AIM OF THE EXERCISE: Return only the lines of the listing below that run from the line with "cyan tile I6 level 1 -> none" through the line with "red round brick L7", both ends included, exactly as written.

DATA FOR REVIEW:
====================
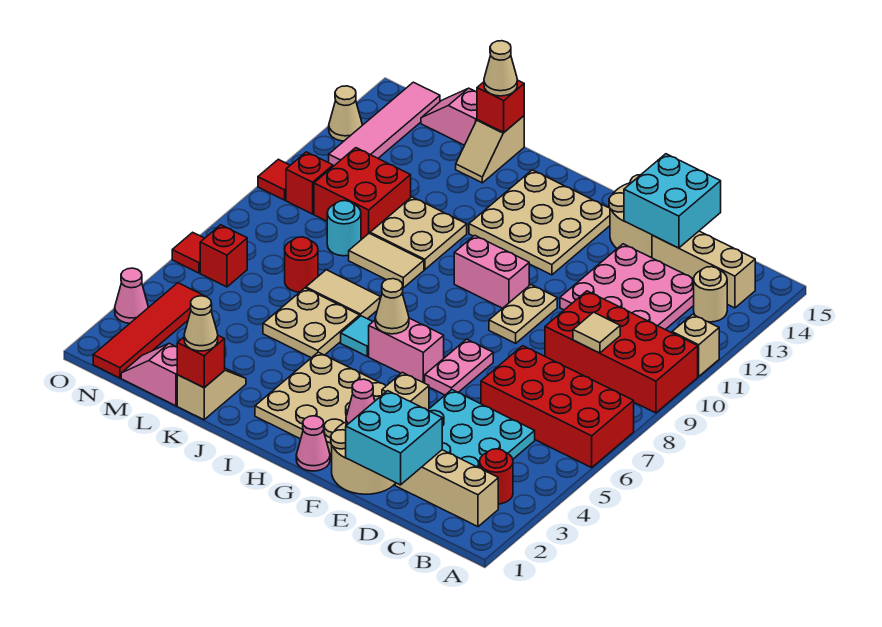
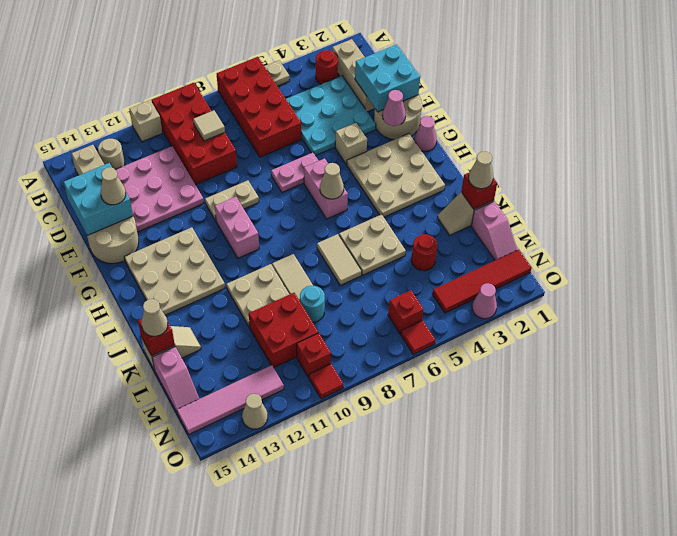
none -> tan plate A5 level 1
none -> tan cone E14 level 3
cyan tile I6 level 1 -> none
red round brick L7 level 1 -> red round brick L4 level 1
====================
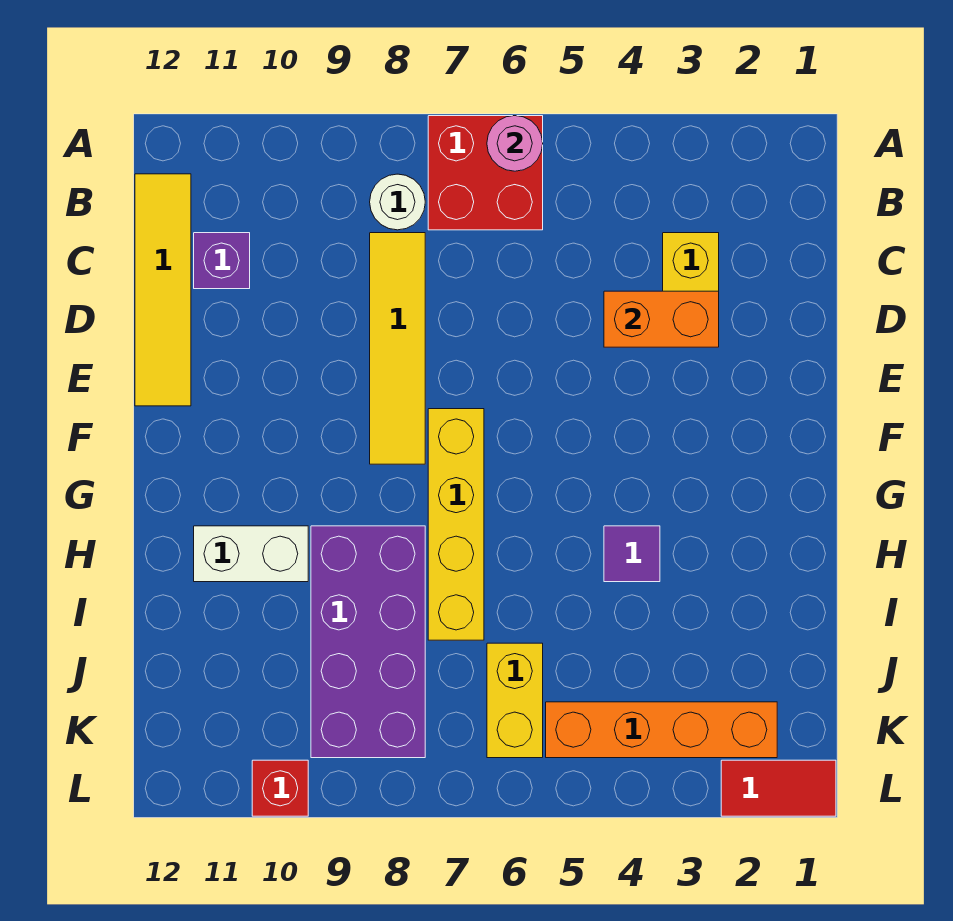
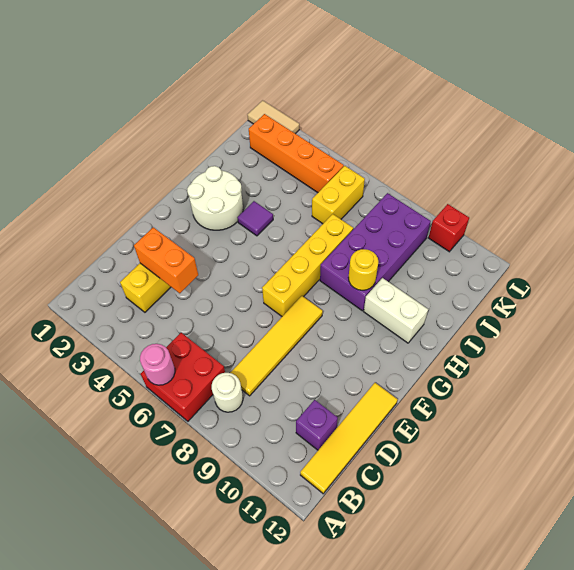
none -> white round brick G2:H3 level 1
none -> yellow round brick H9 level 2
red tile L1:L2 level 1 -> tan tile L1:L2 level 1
====================
TASK OUTPUT:
cyan tile I6 level 1 -> none
red round brick L7 level 1 -> red round brick L4 level 1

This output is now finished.